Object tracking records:
+++

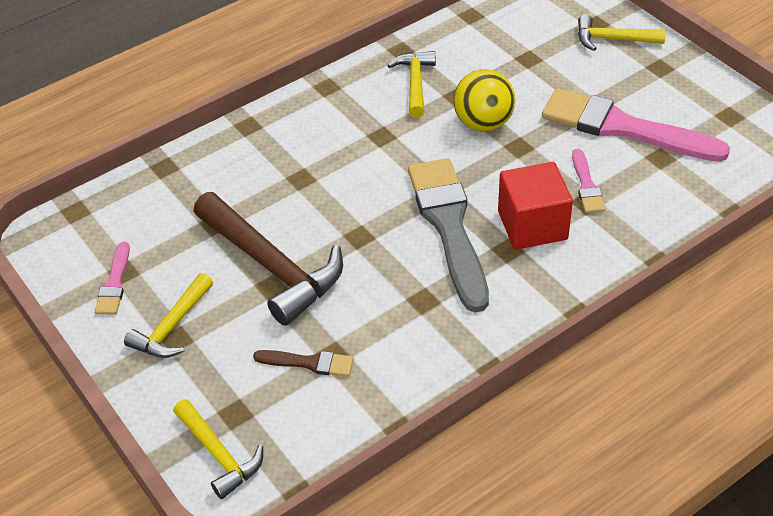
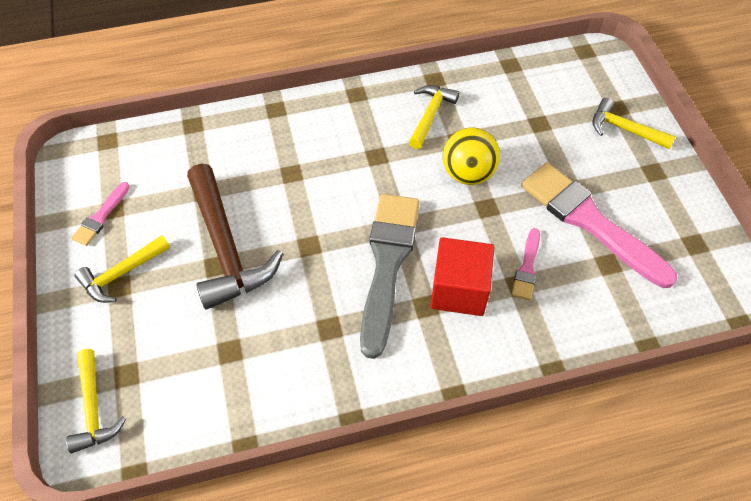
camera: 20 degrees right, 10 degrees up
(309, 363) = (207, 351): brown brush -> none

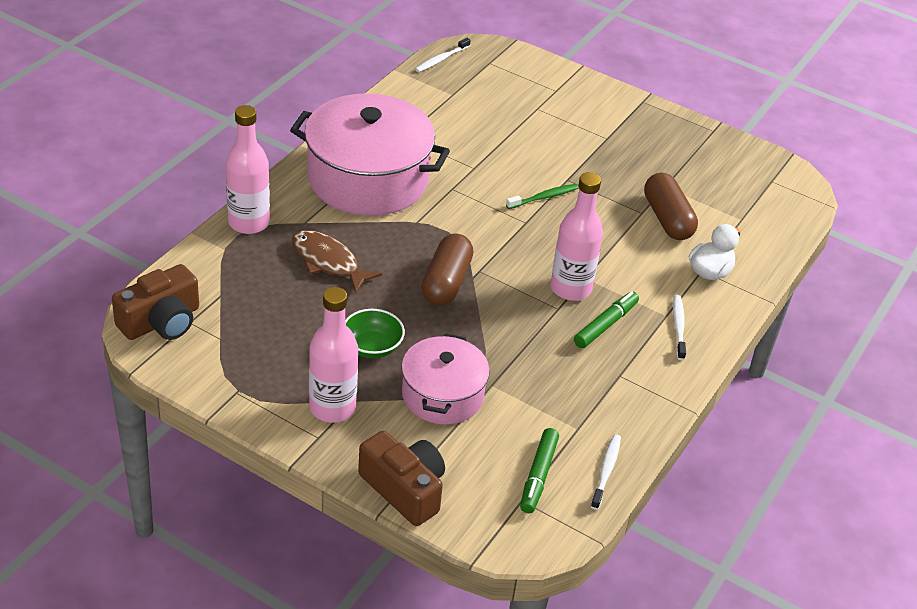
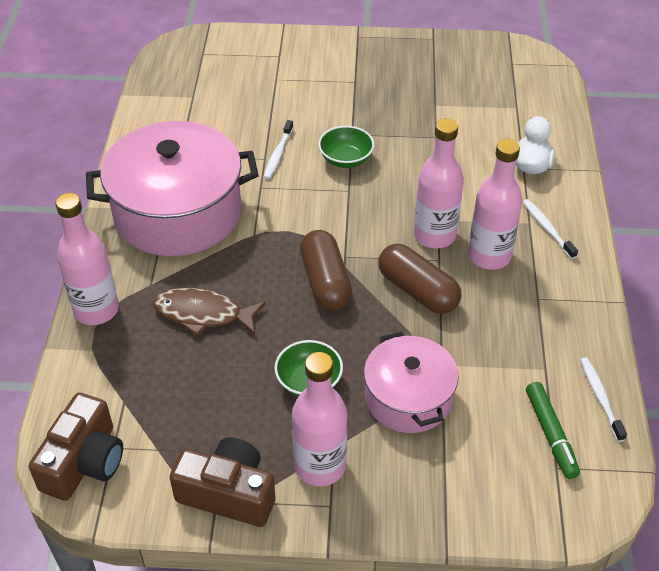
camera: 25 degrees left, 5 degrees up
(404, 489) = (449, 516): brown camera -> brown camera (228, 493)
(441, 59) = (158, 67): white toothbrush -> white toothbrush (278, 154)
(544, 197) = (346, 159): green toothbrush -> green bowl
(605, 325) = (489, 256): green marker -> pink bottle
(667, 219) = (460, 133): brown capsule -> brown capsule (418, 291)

+++

__Task to carry out__
In the entries above, identify every line with the word "camera". Copy those lines.

__Solution for this exercise__
camera: 20 degrees right, 10 degrees up
camera: 25 degrees left, 5 degrees up
(404, 489) = (449, 516): brown camera -> brown camera (228, 493)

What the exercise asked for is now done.